What you should do: From the line containing "TP2: test point (NET2) -> none" to the final line of the entries, copy each line exactly. Pictures stay out.

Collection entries
=== Section Start ===

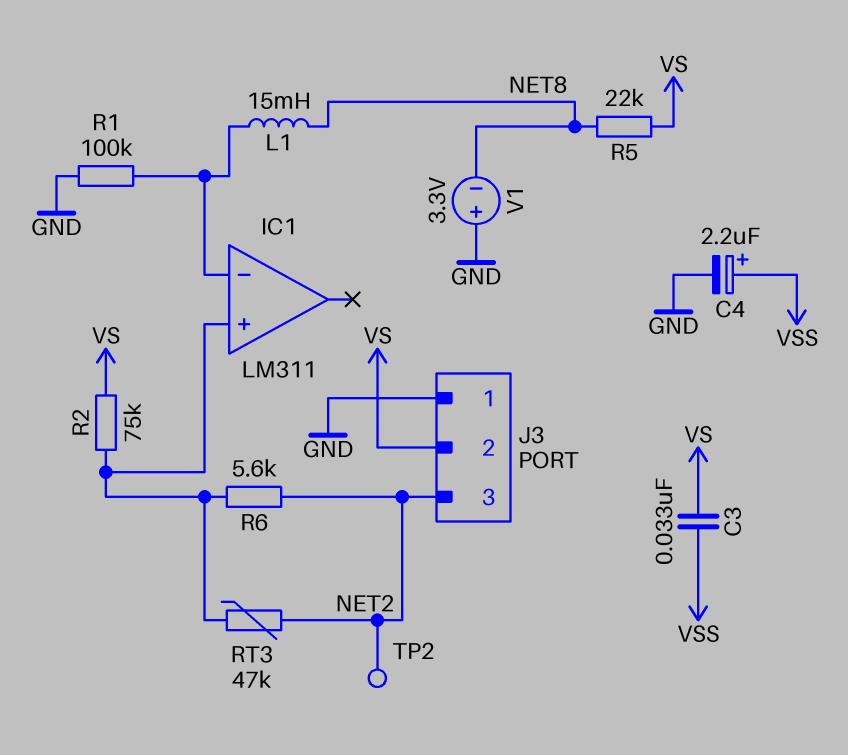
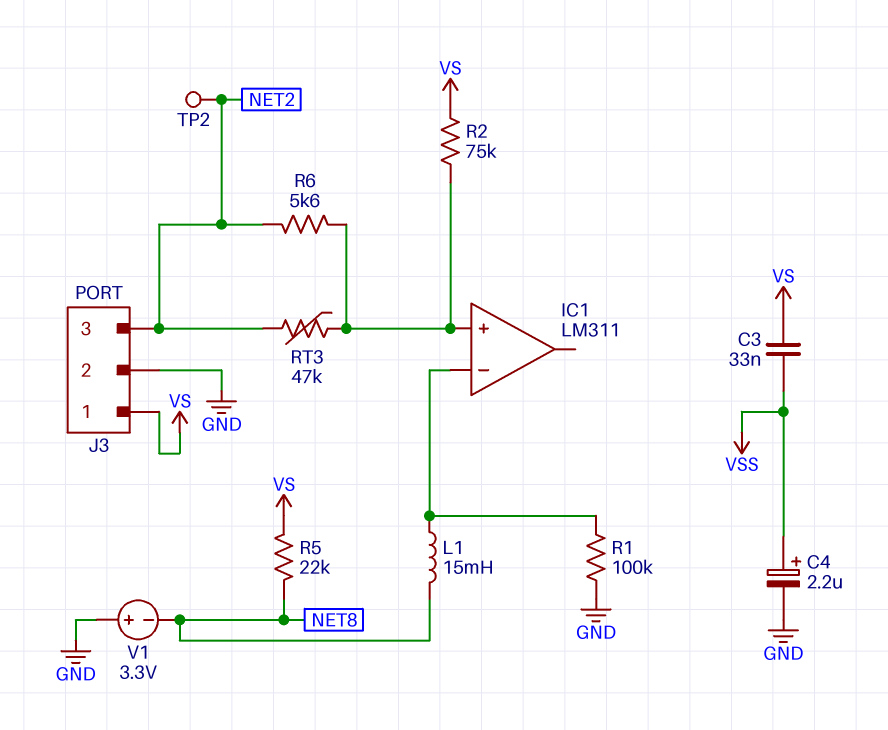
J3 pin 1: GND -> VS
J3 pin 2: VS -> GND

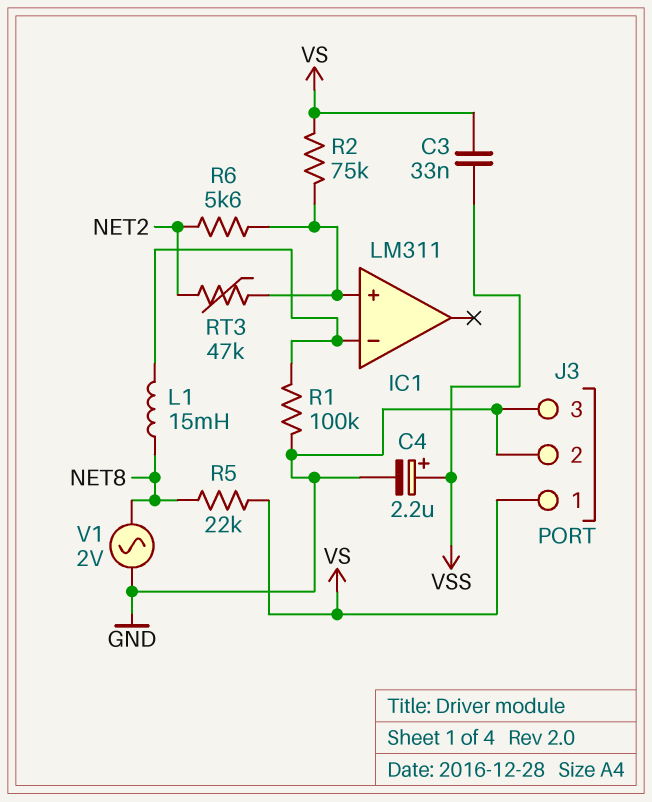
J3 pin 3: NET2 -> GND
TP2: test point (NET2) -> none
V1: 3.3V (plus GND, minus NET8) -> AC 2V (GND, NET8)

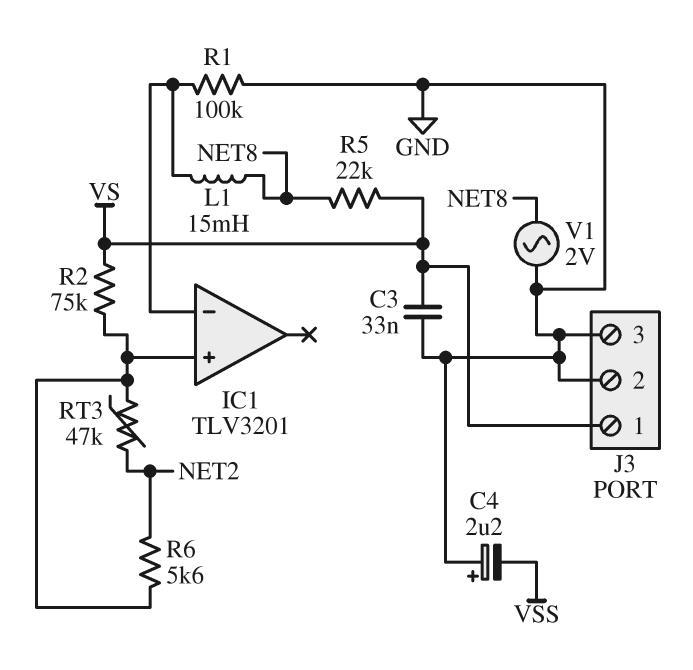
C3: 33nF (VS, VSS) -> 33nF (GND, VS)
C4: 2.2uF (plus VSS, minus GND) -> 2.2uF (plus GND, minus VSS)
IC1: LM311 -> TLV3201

=== Section End ===

Response below:
TP2: test point (NET2) -> none
V1: 3.3V (plus GND, minus NET8) -> AC 2V (GND, NET8)

C3: 33nF (VS, VSS) -> 33nF (GND, VS)
C4: 2.2uF (plus VSS, minus GND) -> 2.2uF (plus GND, minus VSS)
IC1: LM311 -> TLV3201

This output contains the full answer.